▽

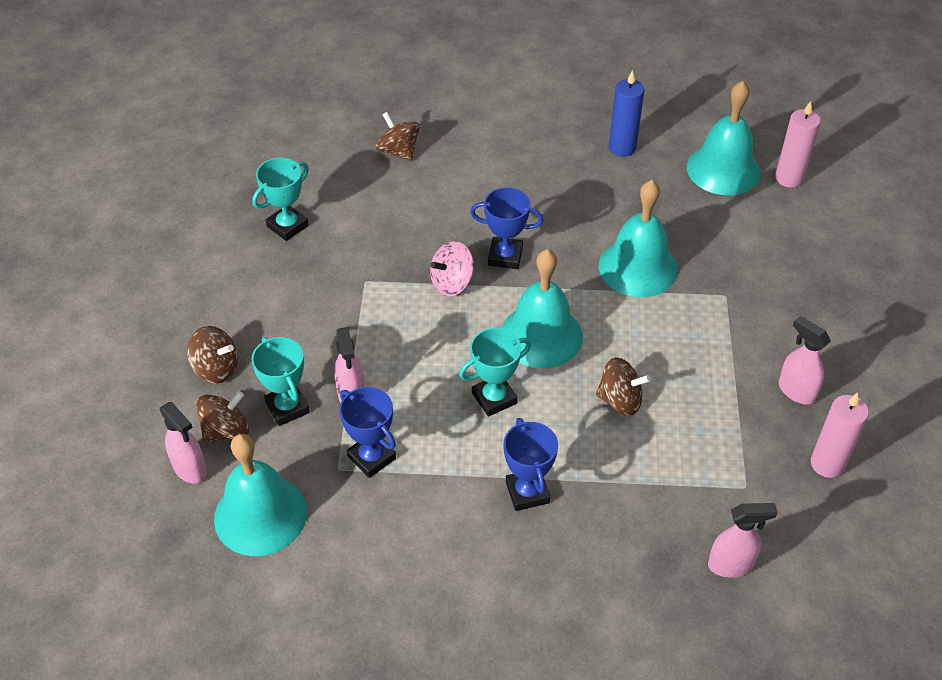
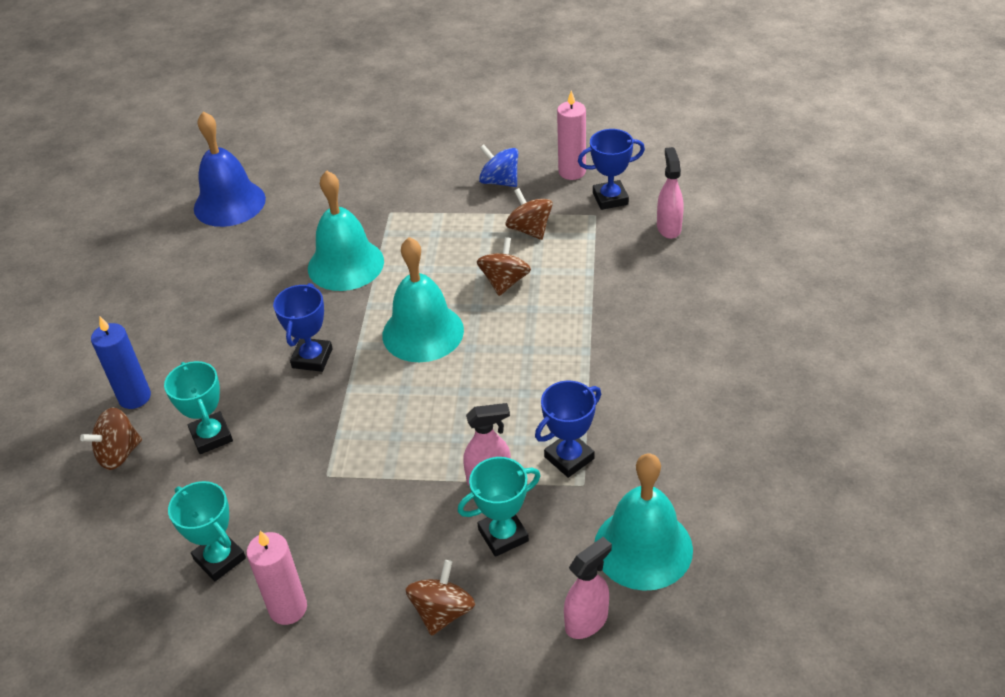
camera: 85 degrees left, 5 degrees down
(226, 430) = (533, 591): brown spinning top -> brown spinning top (529, 229)
(452, 283) = (342, 400): pink spinning top -> none
(494, 398) = (498, 366): turquoise trophy -> turquoise trophy (211, 436)
(527, 492) = (606, 343): blue trophy -> blue trophy (610, 198)
(622, 147) = (176, 268): blue candle -> blue candle (135, 397)
(723, 169) = (229, 203): turquoise bell -> blue bell
(789, 178) = (253, 165): pink candle -> pink candle (288, 608)
(796, 391) = (499, 181): pink spray bottle -> blue spinning top

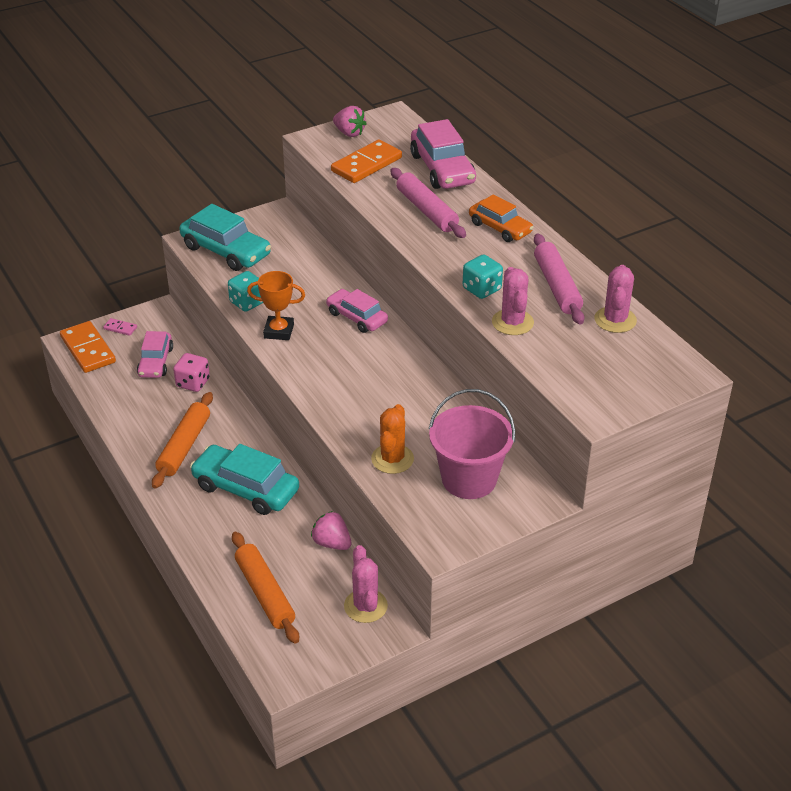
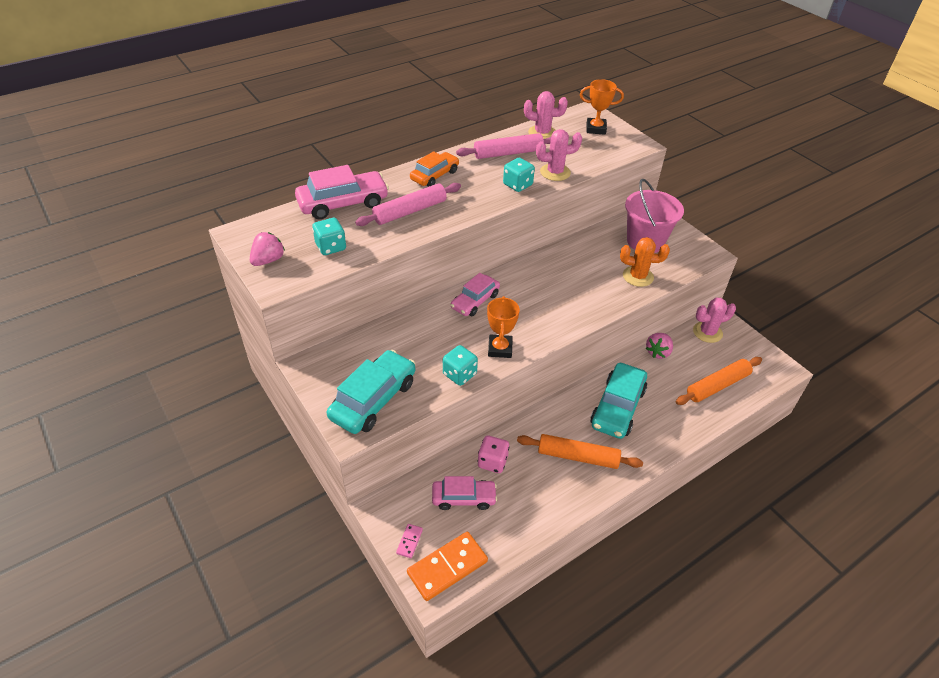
camera: 95 degrees left, 5 degrees up
(366, 165) = (331, 247): orange domino -> turquoise dice
(636, 373) = (596, 129): none -> orange trophy

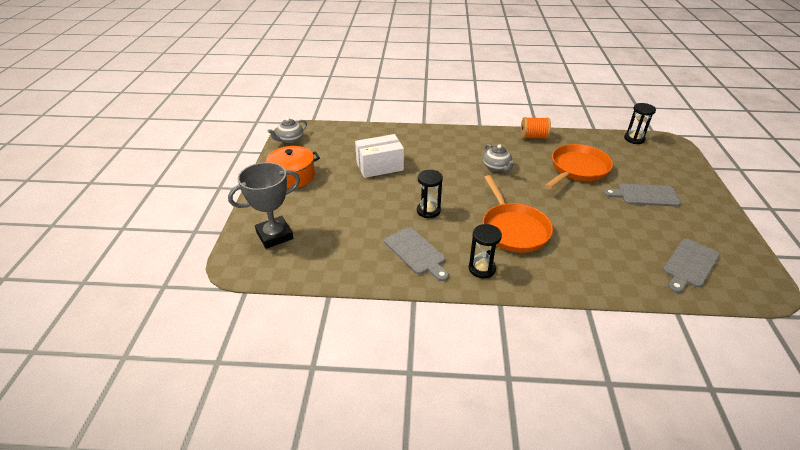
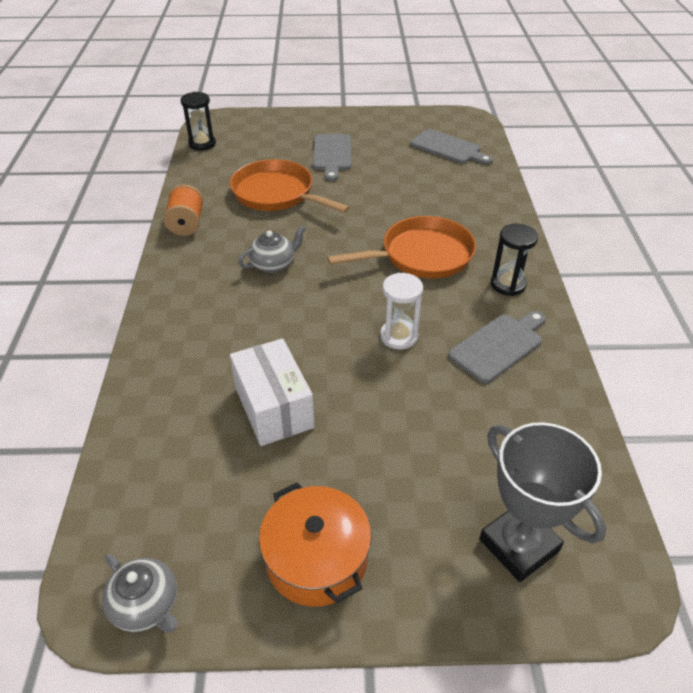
camera: 95 degrees left, 5 degrees up
(428, 211) = (399, 336): black hourglass -> white hourglass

△

Action item
Reproduce verbatim the opening line of the material and every line after it, up to and including the line with "(527, 492) = (606, 343): blue", but no pictures.

Worked solution
camera: 85 degrees left, 5 degrees down
(226, 430) = (533, 591): brown spinning top -> brown spinning top (529, 229)
(452, 283) = (342, 400): pink spinning top -> none
(494, 398) = (498, 366): turquoise trophy -> turquoise trophy (211, 436)
(527, 492) = (606, 343): blue trophy -> blue trophy (610, 198)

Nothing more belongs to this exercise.